_Exercise_
Please restate all of the records word for word, setting the pictures aside.
-- Supplied entries follows --
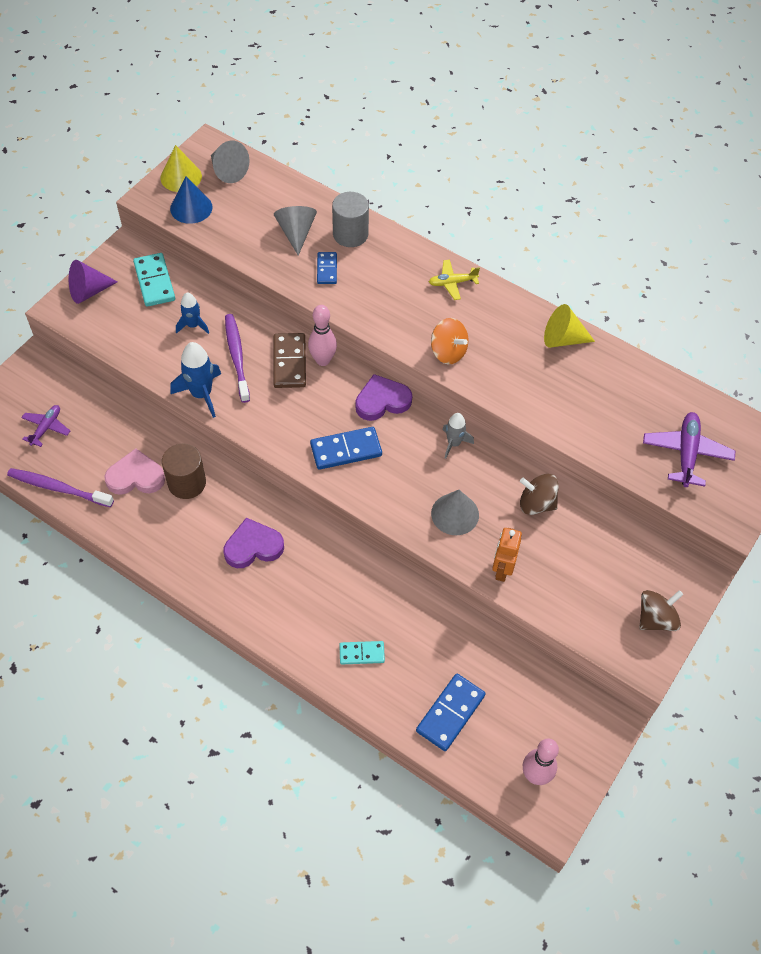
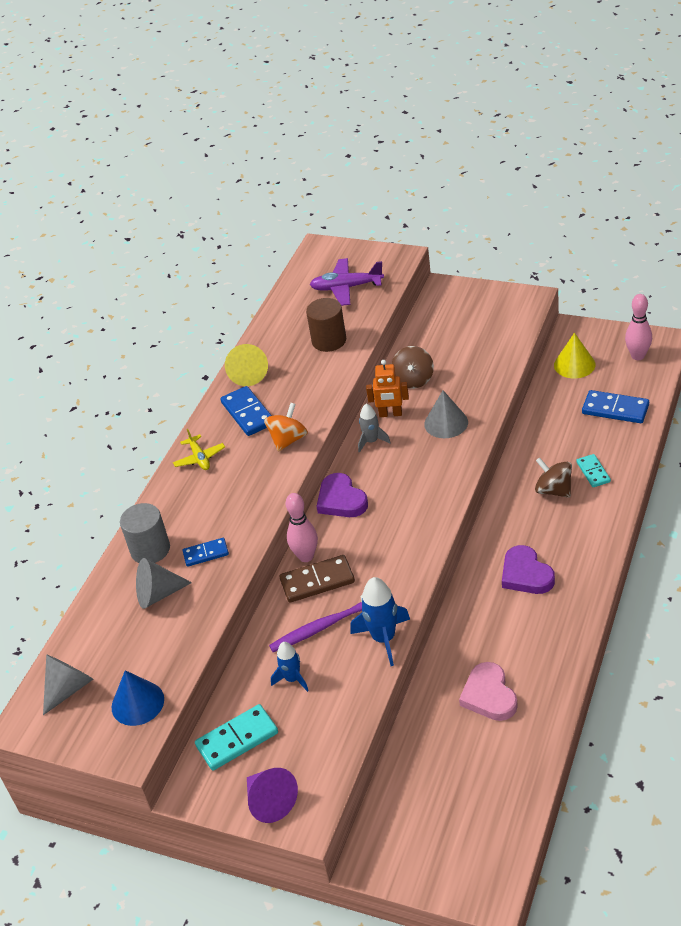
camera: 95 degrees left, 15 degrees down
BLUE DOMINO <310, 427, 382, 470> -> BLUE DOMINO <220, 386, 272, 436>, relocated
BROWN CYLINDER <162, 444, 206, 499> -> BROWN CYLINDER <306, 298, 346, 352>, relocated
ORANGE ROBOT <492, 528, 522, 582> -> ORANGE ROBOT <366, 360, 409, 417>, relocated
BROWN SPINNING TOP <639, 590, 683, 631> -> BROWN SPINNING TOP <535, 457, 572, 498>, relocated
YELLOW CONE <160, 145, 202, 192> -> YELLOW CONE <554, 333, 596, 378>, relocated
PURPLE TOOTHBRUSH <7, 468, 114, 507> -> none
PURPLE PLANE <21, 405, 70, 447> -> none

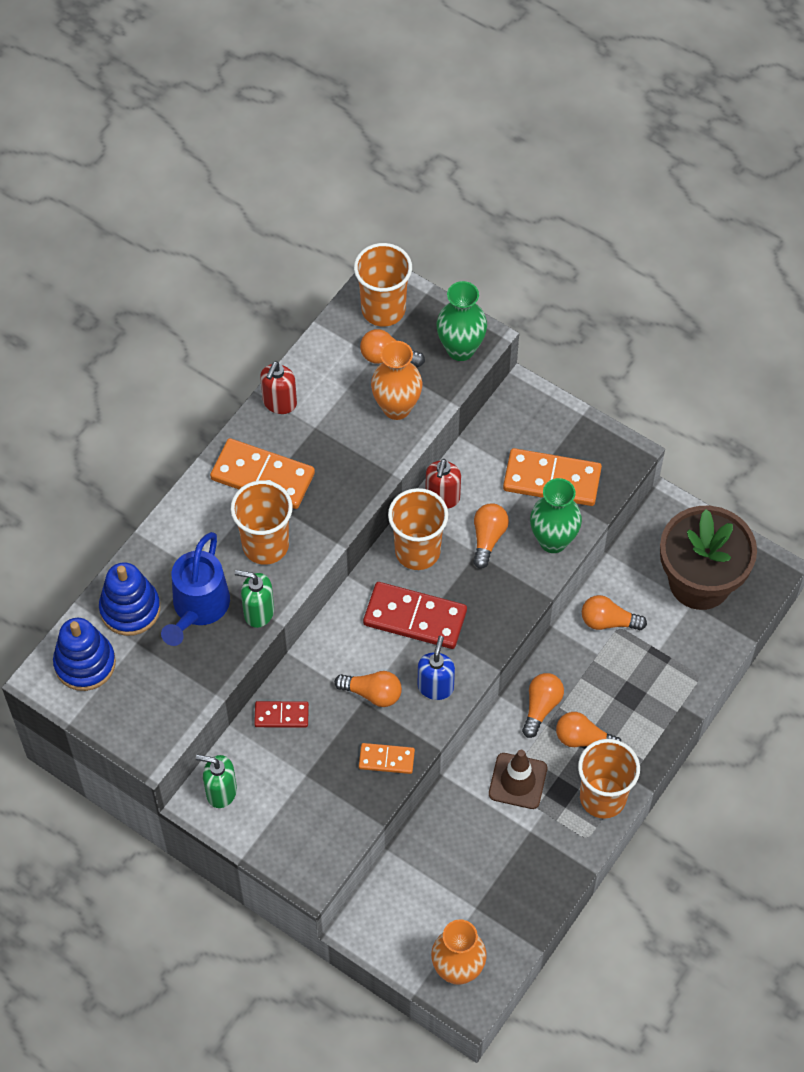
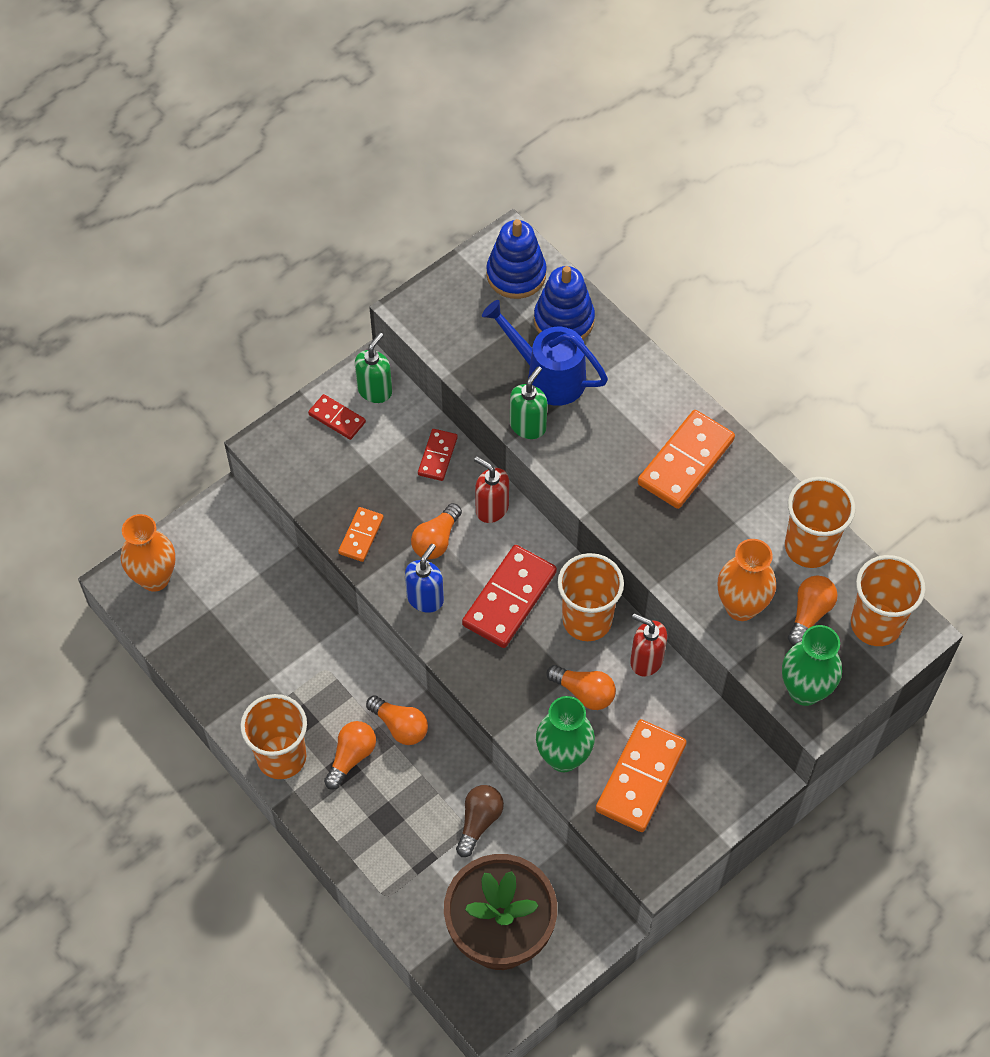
camera: 105 degrees right, 0 degrees up
none -> RED DOMINO <308, 394, 366, 440>
BLUE SOAP DISPENSER <418, 636, 455, 700> -> BLUE SOAP DISPENSER <405, 544, 444, 613>, 90 degrees counterclockwise
ORANGE LIGHT BULB <582, 595, 647, 631> -> BROWN LIGHT BULB <456, 785, 504, 857>
RED SOAP DISPENSER <260, 361, 297, 414> -> RED SOAP DISPENSER <474, 456, 509, 523>, relocated
ORANGE CUP <231, 480, 293, 565> -> ORANGE CUP <785, 477, 855, 568>, relocated
BROWN TRAFFIC CONE <489, 750, 547, 809> -> none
-- Supplied entries concluded --
_Exercise answer_
camera: 95 degrees left, 15 degrees down
BLUE DOMINO <310, 427, 382, 470> -> BLUE DOMINO <220, 386, 272, 436>, relocated
BROWN CYLINDER <162, 444, 206, 499> -> BROWN CYLINDER <306, 298, 346, 352>, relocated
ORANGE ROBOT <492, 528, 522, 582> -> ORANGE ROBOT <366, 360, 409, 417>, relocated
BROWN SPINNING TOP <639, 590, 683, 631> -> BROWN SPINNING TOP <535, 457, 572, 498>, relocated
YELLOW CONE <160, 145, 202, 192> -> YELLOW CONE <554, 333, 596, 378>, relocated
PURPLE TOOTHBRUSH <7, 468, 114, 507> -> none
PURPLE PLANE <21, 405, 70, 447> -> none

camera: 105 degrees right, 0 degrees up
none -> RED DOMINO <308, 394, 366, 440>
BLUE SOAP DISPENSER <418, 636, 455, 700> -> BLUE SOAP DISPENSER <405, 544, 444, 613>, 90 degrees counterclockwise
ORANGE LIGHT BULB <582, 595, 647, 631> -> BROWN LIGHT BULB <456, 785, 504, 857>
RED SOAP DISPENSER <260, 361, 297, 414> -> RED SOAP DISPENSER <474, 456, 509, 523>, relocated
ORANGE CUP <231, 480, 293, 565> -> ORANGE CUP <785, 477, 855, 568>, relocated
BROWN TRAFFIC CONE <489, 750, 547, 809> -> none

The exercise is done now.